§ What the exercise asks: Transcribe exactly the line that contains "(928, 343) = (704, 209): yellow" and every line after it to the end of the entries, and nothing more.

────────

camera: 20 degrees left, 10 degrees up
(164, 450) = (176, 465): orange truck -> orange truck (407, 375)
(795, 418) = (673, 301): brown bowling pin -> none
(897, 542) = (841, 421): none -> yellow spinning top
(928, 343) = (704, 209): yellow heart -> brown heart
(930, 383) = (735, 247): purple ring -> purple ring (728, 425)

────────

§ Completed task:
(928, 343) = (704, 209): yellow heart -> brown heart
(930, 383) = (735, 247): purple ring -> purple ring (728, 425)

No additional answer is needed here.